__Required work__: Scan the data, and whenever a line contains "disappeared", copy it.

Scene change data
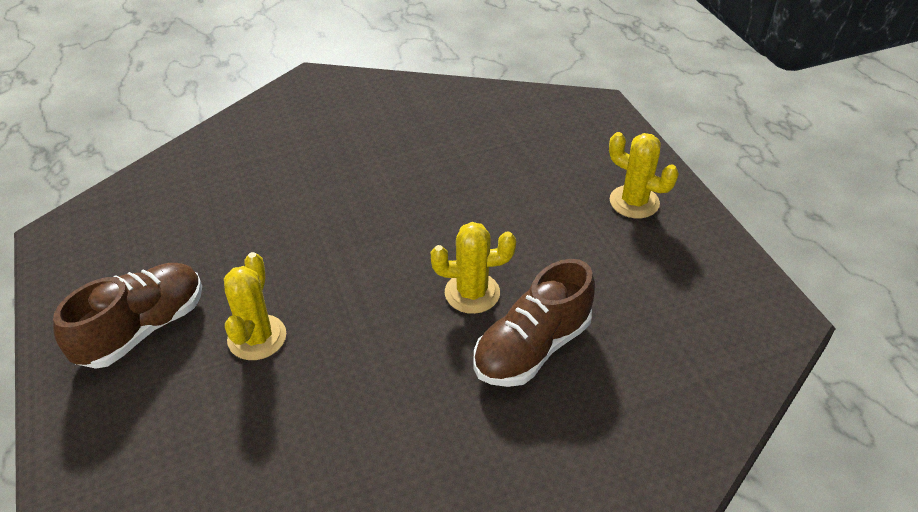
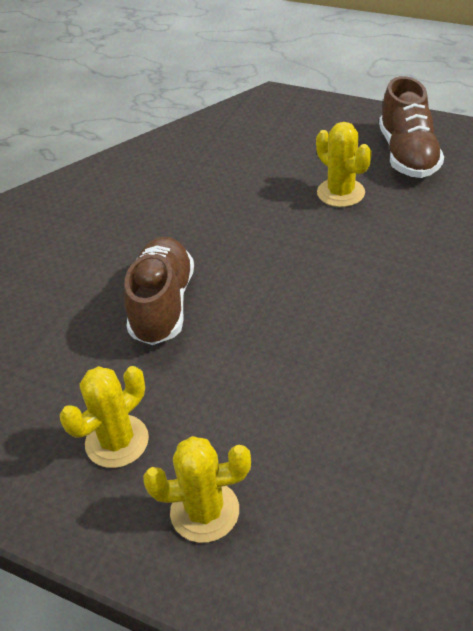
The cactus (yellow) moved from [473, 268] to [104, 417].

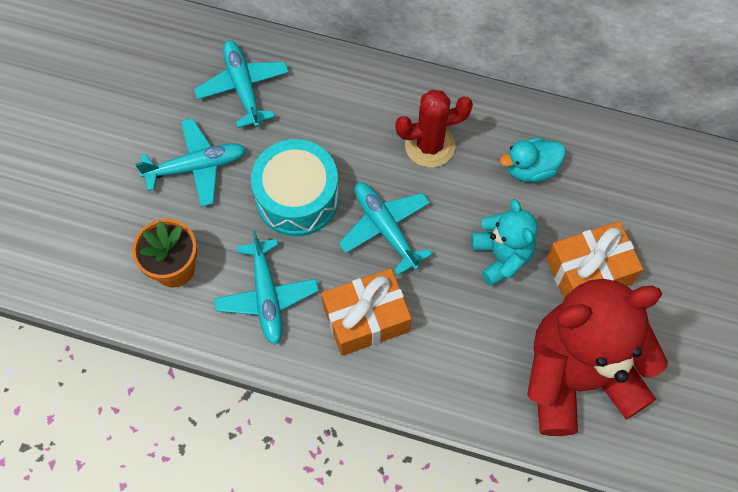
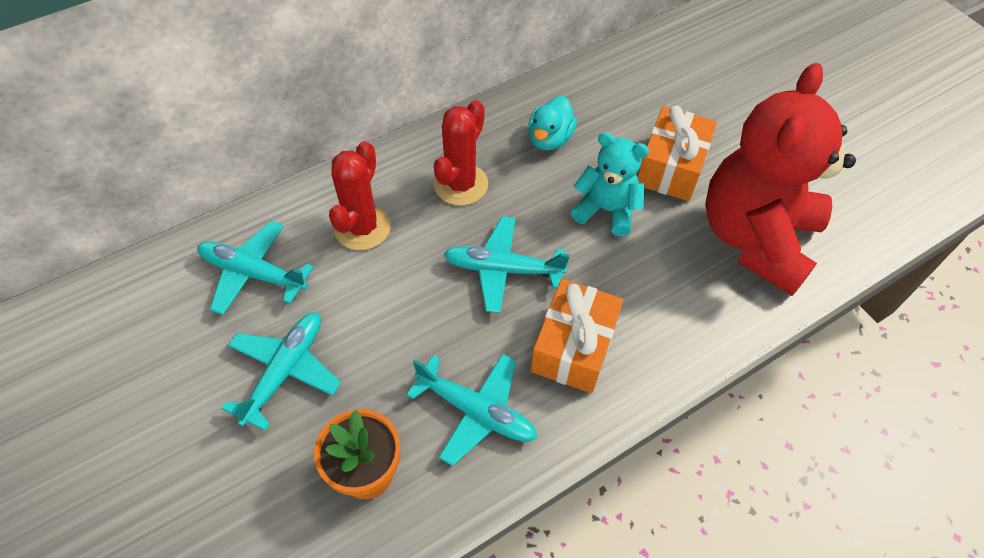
The drum (turquoise) at [295, 187] disappeared. The cactus (red) at [360, 195] appeared.

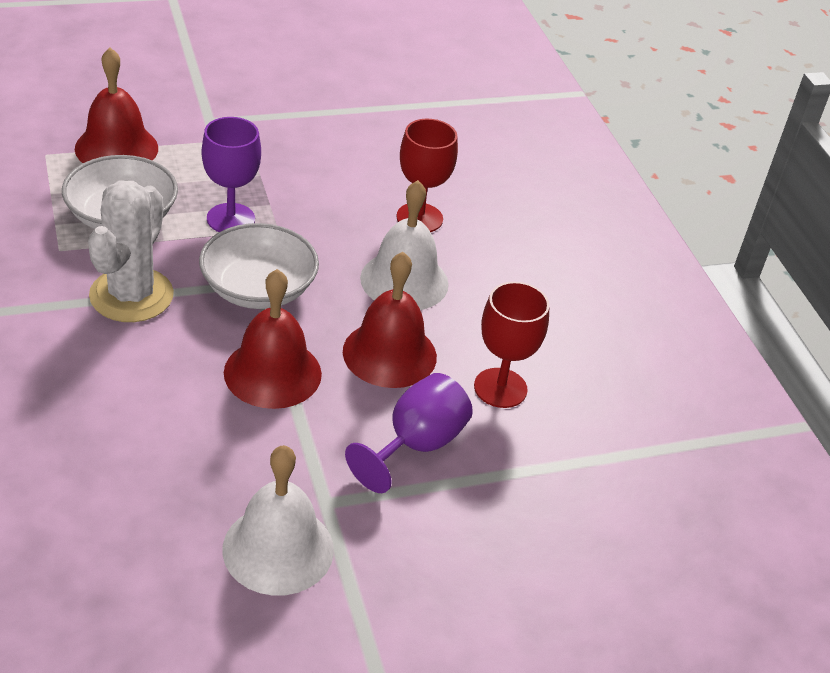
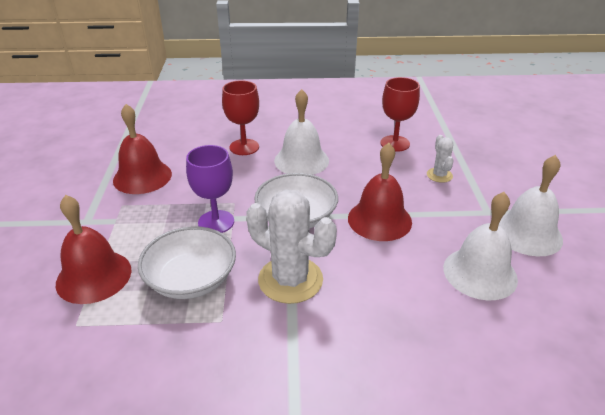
The bell (red) moved from [390, 320] to [142, 149]. The goblet (purple) at [409, 433] was replaced by the cactus (white) at [440, 159]. The bell (white) at [480, 246] appeared.

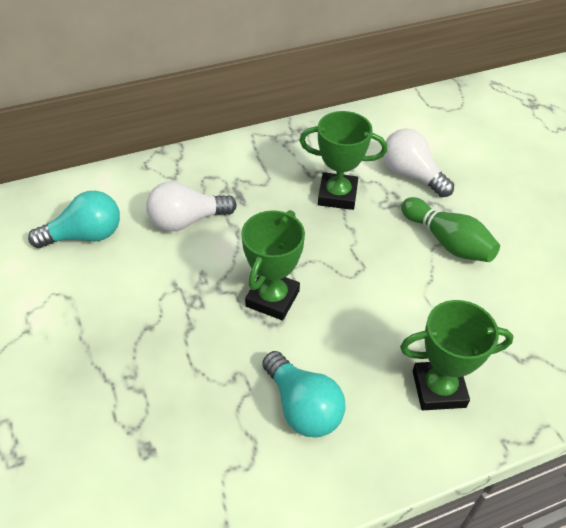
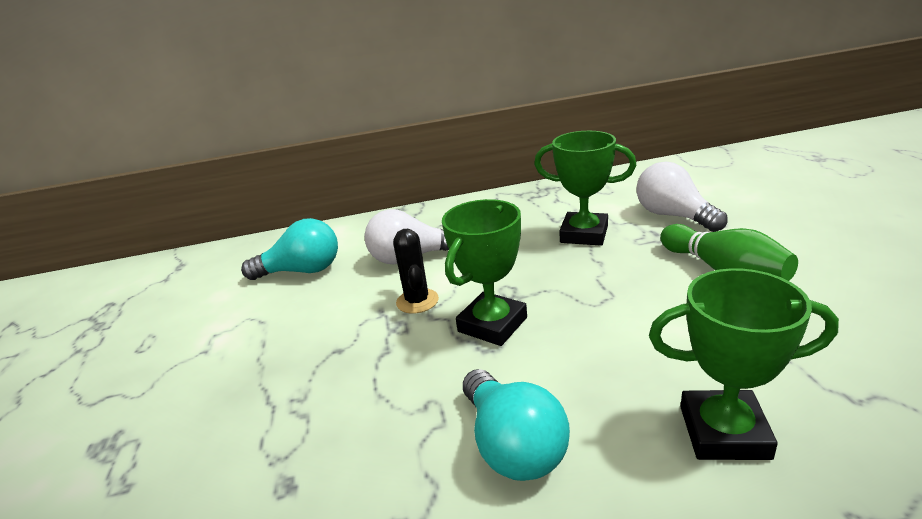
The cactus (black) at [416, 271] appeared.

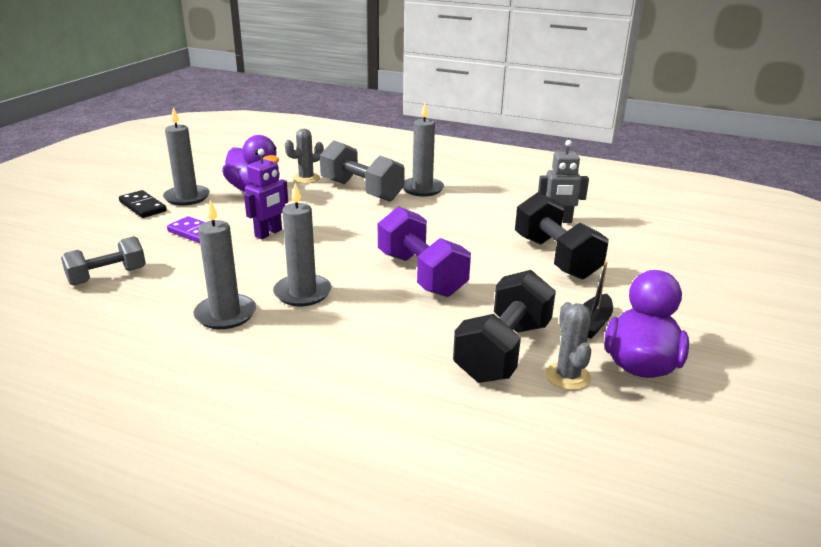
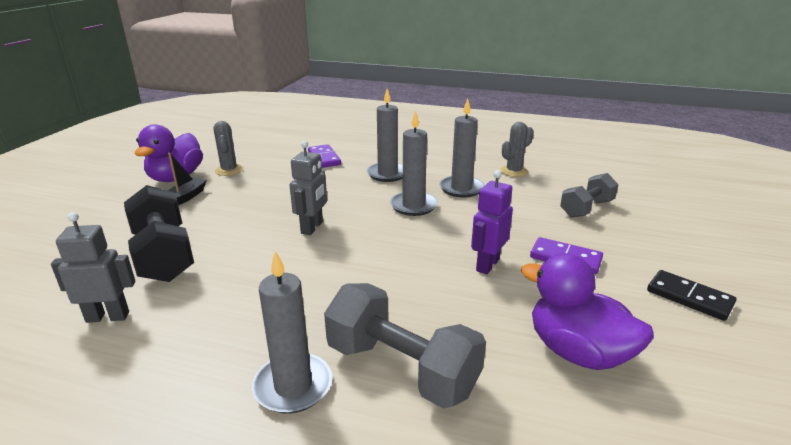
The candle (grey) moved from [186, 156] to [385, 135]. The cactus (grey) moved from [304, 156] to [517, 149]. The dumbbell (purple) at [424, 251] was replaced by the robot (grey) at [308, 188]. The dumbbell (black) at [504, 326] disappeared. The domino (purple) at [324, 156] appeared.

__Response below__:
The drum (turquoise) at [295, 187] disappeared. The cactus (red) at [360, 195] appeared.
The candle (grey) moved from [186, 156] to [385, 135]. The cactus (grey) moved from [304, 156] to [517, 149]. The dumbbell (purple) at [424, 251] was replaced by the robot (grey) at [308, 188]. The dumbbell (black) at [504, 326] disappeared. The domino (purple) at [324, 156] appeared.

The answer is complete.